### [Exercise description]
A word-for-word transcript of the closing lines is required: from the one with "BUZZER3 pin VCC: 3V3 -> 5V" through the final line of the data.
......
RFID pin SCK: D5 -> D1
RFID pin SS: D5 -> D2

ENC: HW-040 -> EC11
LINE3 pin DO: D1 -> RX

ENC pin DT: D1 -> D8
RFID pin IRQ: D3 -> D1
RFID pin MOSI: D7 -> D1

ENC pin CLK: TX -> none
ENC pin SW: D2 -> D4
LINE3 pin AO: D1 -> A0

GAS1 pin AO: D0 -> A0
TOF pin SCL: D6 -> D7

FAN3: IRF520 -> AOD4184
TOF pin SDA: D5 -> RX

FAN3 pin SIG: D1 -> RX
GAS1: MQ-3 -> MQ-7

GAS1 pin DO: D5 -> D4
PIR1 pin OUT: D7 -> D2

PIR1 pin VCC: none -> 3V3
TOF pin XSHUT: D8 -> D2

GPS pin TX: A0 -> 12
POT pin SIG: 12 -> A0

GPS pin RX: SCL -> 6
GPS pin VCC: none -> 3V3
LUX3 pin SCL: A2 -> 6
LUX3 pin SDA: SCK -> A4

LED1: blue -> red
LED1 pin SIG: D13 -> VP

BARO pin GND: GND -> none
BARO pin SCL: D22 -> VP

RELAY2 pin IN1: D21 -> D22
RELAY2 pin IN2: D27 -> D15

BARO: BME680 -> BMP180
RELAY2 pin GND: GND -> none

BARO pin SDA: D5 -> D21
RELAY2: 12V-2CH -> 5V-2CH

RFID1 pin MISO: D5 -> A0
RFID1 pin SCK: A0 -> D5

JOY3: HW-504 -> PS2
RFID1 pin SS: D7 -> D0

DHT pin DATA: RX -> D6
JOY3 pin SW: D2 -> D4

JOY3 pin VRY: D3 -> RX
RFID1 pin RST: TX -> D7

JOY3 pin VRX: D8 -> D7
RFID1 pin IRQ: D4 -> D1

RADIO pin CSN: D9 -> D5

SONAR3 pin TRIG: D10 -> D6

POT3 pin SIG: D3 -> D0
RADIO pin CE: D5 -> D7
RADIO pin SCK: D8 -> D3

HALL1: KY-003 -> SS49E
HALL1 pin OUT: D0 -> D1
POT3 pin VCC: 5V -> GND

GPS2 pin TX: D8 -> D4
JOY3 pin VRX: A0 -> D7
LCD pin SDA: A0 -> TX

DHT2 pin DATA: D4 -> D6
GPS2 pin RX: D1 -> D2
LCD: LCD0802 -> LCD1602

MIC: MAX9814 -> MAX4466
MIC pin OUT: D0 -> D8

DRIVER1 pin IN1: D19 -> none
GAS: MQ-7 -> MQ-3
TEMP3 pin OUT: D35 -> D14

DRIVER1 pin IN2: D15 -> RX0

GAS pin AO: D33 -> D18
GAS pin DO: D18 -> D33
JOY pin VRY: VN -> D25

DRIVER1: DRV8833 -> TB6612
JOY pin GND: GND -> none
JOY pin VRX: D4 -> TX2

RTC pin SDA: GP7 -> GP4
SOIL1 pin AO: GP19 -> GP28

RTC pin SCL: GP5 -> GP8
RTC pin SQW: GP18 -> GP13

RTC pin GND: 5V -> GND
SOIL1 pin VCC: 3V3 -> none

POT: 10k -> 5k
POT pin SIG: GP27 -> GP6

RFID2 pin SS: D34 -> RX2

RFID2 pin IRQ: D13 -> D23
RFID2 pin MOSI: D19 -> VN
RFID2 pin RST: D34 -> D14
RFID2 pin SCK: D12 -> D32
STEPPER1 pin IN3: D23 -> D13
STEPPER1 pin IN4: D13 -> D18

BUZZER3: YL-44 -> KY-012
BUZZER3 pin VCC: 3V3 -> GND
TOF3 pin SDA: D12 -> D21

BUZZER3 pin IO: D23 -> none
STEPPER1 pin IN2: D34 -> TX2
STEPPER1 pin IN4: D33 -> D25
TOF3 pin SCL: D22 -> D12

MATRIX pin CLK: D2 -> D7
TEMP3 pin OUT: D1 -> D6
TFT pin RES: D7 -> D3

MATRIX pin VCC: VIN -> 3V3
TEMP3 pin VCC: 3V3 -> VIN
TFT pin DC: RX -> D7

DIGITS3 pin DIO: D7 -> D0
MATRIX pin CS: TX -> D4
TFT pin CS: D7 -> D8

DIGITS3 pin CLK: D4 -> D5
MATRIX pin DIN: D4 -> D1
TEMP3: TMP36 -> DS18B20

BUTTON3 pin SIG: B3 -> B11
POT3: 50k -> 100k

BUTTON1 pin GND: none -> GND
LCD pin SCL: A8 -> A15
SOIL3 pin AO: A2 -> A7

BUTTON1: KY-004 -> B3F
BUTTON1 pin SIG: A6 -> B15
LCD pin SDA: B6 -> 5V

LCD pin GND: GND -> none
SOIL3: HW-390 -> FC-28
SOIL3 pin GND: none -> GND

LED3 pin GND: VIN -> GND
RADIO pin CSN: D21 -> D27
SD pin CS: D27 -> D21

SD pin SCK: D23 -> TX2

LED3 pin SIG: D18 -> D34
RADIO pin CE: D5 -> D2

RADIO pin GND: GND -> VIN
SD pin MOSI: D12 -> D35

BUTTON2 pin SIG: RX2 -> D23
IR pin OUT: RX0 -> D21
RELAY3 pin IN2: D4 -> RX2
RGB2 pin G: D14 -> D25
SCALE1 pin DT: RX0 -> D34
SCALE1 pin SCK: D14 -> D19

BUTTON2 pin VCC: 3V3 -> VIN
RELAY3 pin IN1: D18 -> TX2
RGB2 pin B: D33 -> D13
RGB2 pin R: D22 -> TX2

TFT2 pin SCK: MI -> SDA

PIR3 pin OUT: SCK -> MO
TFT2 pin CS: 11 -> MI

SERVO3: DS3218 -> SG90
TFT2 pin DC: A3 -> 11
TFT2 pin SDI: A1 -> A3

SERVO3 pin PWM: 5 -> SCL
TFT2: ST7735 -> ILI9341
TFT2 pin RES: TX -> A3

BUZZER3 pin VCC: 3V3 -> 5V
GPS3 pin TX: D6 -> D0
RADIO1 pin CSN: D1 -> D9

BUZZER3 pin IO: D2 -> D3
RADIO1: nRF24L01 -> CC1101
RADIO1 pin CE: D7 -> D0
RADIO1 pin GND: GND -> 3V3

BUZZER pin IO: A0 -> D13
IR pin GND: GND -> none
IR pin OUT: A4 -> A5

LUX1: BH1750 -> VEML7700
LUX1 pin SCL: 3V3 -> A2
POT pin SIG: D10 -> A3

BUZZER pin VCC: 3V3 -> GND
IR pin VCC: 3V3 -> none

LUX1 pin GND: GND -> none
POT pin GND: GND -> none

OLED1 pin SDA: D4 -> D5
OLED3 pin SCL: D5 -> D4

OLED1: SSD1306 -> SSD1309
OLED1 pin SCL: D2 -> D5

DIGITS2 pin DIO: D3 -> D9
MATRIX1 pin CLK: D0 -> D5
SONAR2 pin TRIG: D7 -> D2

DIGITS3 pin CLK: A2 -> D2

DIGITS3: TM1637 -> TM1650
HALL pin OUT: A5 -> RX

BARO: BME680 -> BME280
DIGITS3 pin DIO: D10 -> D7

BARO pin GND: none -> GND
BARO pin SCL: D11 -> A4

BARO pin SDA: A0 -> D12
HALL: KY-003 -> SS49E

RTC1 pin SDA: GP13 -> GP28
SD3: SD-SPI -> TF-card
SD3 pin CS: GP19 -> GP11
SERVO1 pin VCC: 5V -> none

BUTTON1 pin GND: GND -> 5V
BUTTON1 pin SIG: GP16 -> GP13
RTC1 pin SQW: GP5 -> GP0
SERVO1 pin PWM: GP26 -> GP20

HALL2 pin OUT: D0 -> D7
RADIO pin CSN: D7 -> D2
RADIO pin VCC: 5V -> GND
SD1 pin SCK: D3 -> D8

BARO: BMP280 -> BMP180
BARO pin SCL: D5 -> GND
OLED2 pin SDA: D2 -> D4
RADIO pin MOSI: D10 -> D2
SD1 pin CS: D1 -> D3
......
### [Worked solution]
BUZZER3 pin VCC: 3V3 -> 5V
GPS3 pin TX: D6 -> D0
RADIO1 pin CSN: D1 -> D9

BUZZER3 pin IO: D2 -> D3
RADIO1: nRF24L01 -> CC1101
RADIO1 pin CE: D7 -> D0
RADIO1 pin GND: GND -> 3V3

BUZZER pin IO: A0 -> D13
IR pin GND: GND -> none
IR pin OUT: A4 -> A5

LUX1: BH1750 -> VEML7700
LUX1 pin SCL: 3V3 -> A2
POT pin SIG: D10 -> A3

BUZZER pin VCC: 3V3 -> GND
IR pin VCC: 3V3 -> none

LUX1 pin GND: GND -> none
POT pin GND: GND -> none

OLED1 pin SDA: D4 -> D5
OLED3 pin SCL: D5 -> D4

OLED1: SSD1306 -> SSD1309
OLED1 pin SCL: D2 -> D5

DIGITS2 pin DIO: D3 -> D9
MATRIX1 pin CLK: D0 -> D5
SONAR2 pin TRIG: D7 -> D2

DIGITS3 pin CLK: A2 -> D2

DIGITS3: TM1637 -> TM1650
HALL pin OUT: A5 -> RX

BARO: BME680 -> BME280
DIGITS3 pin DIO: D10 -> D7

BARO pin GND: none -> GND
BARO pin SCL: D11 -> A4

BARO pin SDA: A0 -> D12
HALL: KY-003 -> SS49E

RTC1 pin SDA: GP13 -> GP28
SD3: SD-SPI -> TF-card
SD3 pin CS: GP19 -> GP11
SERVO1 pin VCC: 5V -> none

BUTTON1 pin GND: GND -> 5V
BUTTON1 pin SIG: GP16 -> GP13
RTC1 pin SQW: GP5 -> GP0
SERVO1 pin PWM: GP26 -> GP20

HALL2 pin OUT: D0 -> D7
RADIO pin CSN: D7 -> D2
RADIO pin VCC: 5V -> GND
SD1 pin SCK: D3 -> D8

BARO: BMP280 -> BMP180
BARO pin SCL: D5 -> GND
OLED2 pin SDA: D2 -> D4
RADIO pin MOSI: D10 -> D2
SD1 pin CS: D1 -> D3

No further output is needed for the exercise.